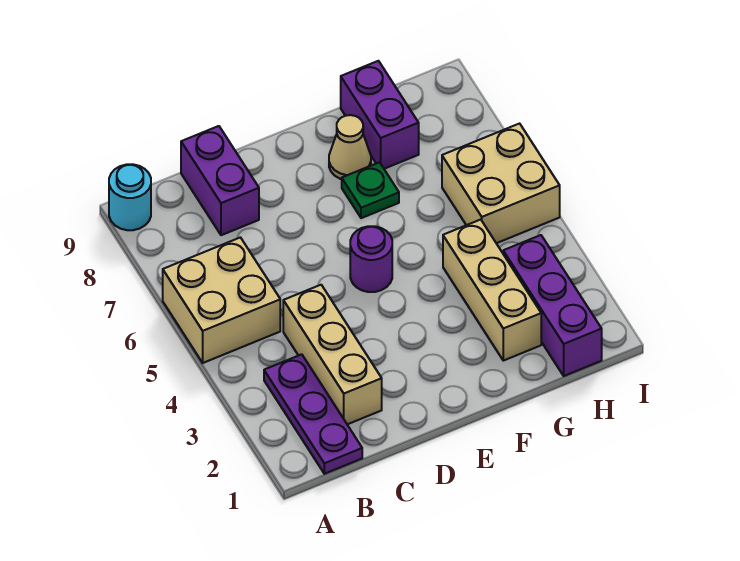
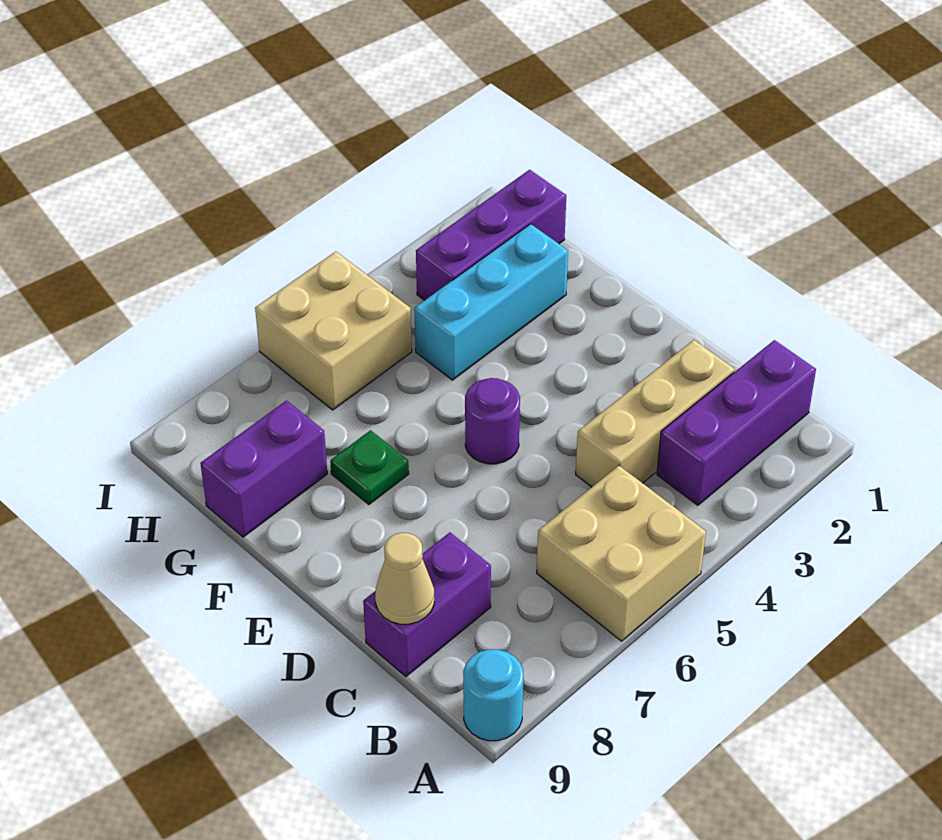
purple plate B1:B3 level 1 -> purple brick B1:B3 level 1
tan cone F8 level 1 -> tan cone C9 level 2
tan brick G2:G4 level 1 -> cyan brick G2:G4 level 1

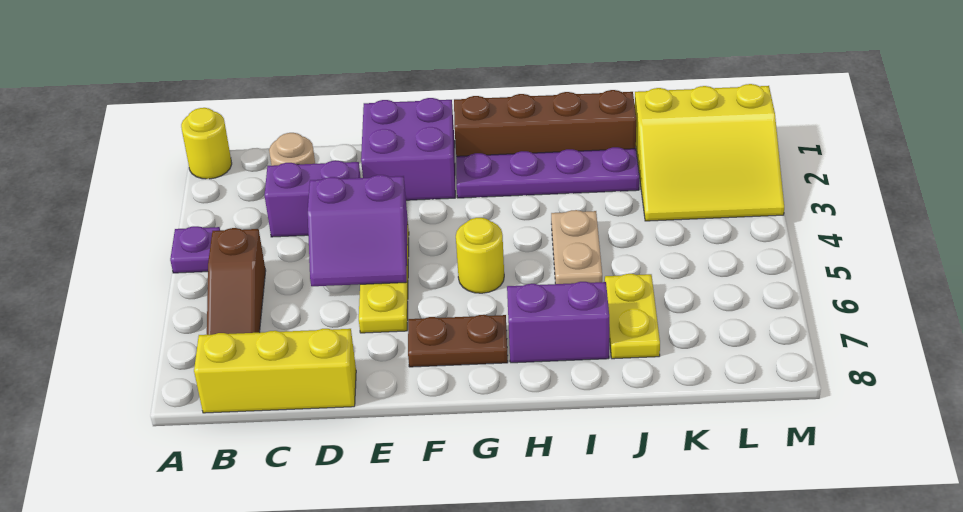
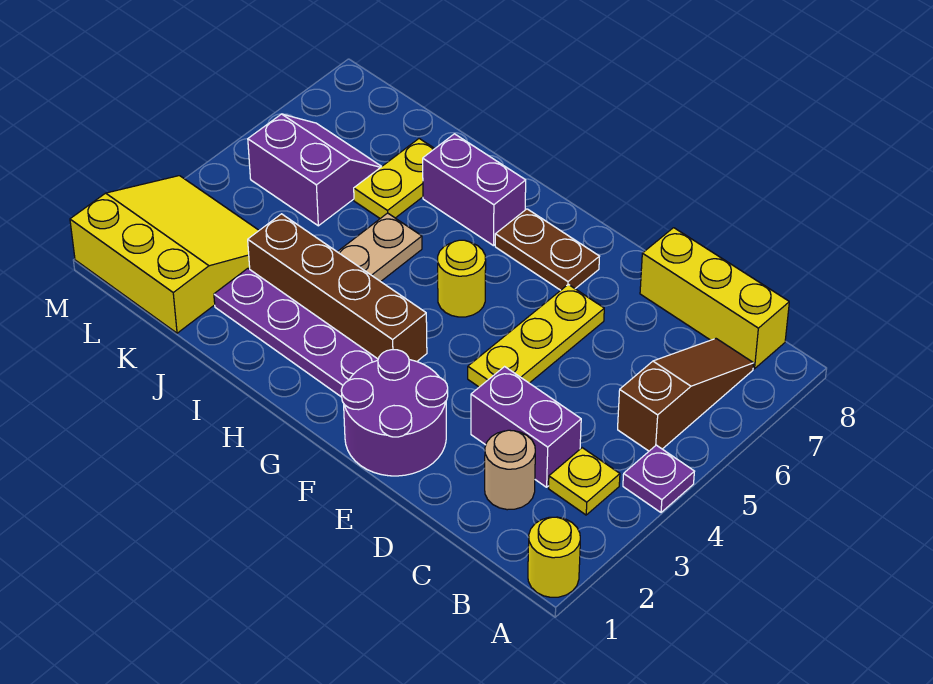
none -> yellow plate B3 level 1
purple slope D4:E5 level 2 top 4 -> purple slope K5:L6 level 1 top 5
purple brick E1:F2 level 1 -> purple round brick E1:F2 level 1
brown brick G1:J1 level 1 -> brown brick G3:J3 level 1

☆ ☆ ☆ ☆

TASK GOAL:
Return only the lines from the line containing "tan cone F8 level 1 -> tan cone C9 level 2" through the last line of the records above, both ends included, exactly as written, leaving pictures out.

SOLUTION TO THE EXERCISE:
tan cone F8 level 1 -> tan cone C9 level 2
tan brick G2:G4 level 1 -> cyan brick G2:G4 level 1

none -> yellow plate B3 level 1
purple slope D4:E5 level 2 top 4 -> purple slope K5:L6 level 1 top 5
purple brick E1:F2 level 1 -> purple round brick E1:F2 level 1
brown brick G1:J1 level 1 -> brown brick G3:J3 level 1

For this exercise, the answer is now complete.